## Required work
Only some lines are wanted. Transcribe, exactly, the lines below from the line with "black marker: 2 -> 0" up to and including the line with "yellow lemon: 1 -> 2".

#### Data under study ####

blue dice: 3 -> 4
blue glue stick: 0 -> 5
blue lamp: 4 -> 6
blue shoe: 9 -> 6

####
#### Data under study ####

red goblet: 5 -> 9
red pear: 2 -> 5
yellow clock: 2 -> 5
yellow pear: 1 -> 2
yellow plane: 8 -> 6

####
#### Data under study ####

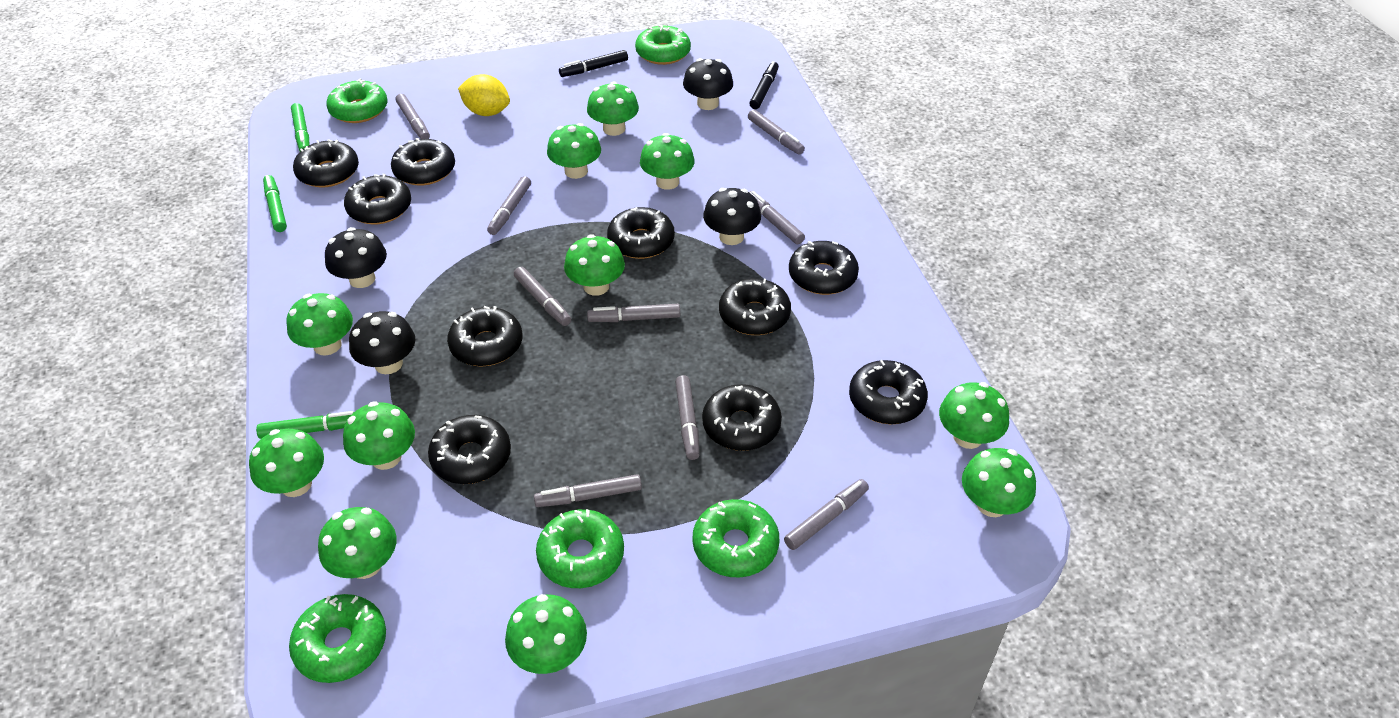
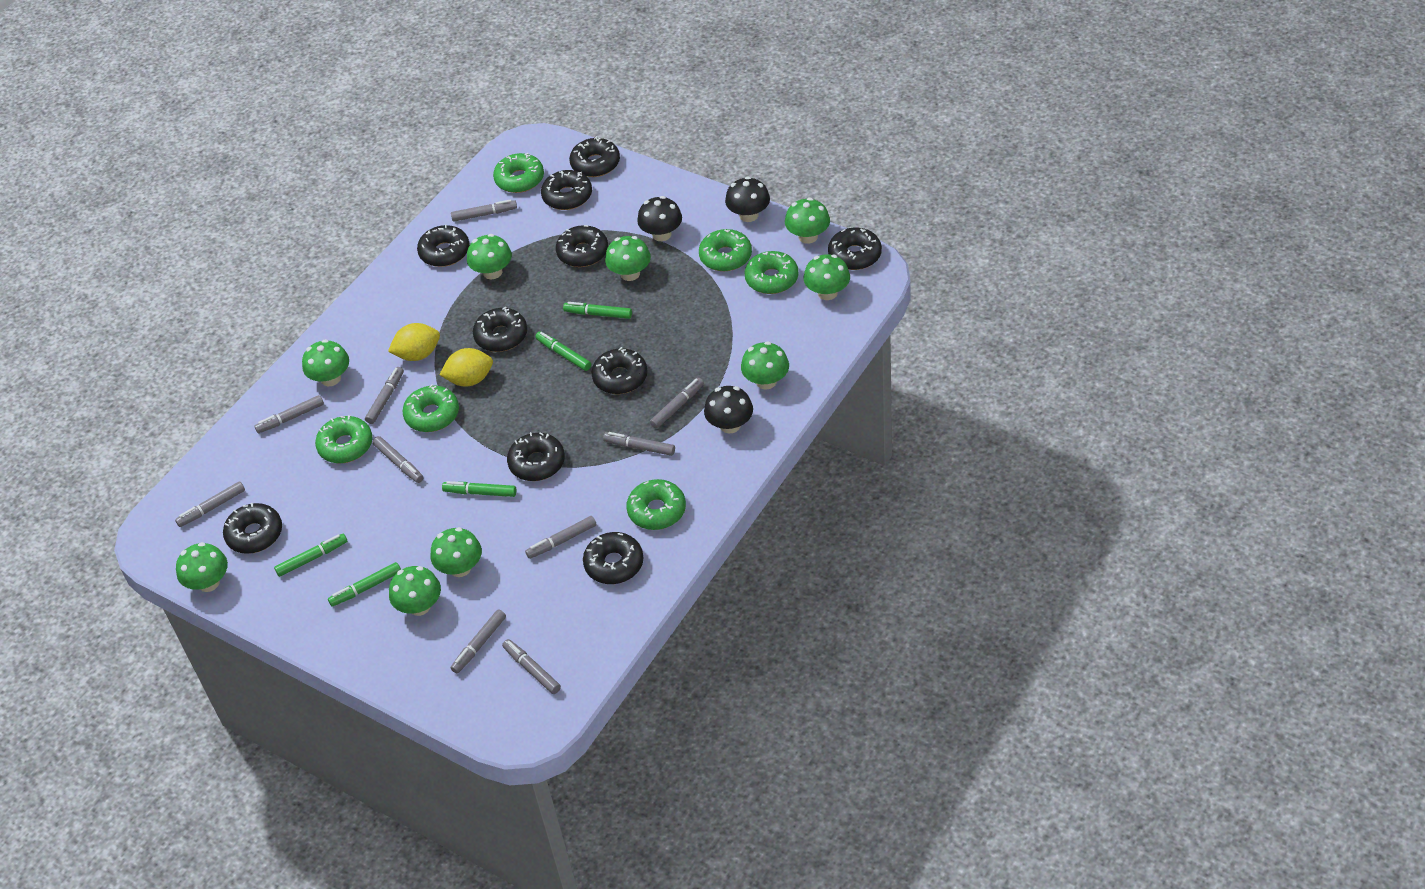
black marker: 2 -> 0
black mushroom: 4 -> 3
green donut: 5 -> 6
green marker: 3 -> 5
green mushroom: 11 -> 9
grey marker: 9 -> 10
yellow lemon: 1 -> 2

####

## Written solution
black marker: 2 -> 0
black mushroom: 4 -> 3
green donut: 5 -> 6
green marker: 3 -> 5
green mushroom: 11 -> 9
grey marker: 9 -> 10
yellow lemon: 1 -> 2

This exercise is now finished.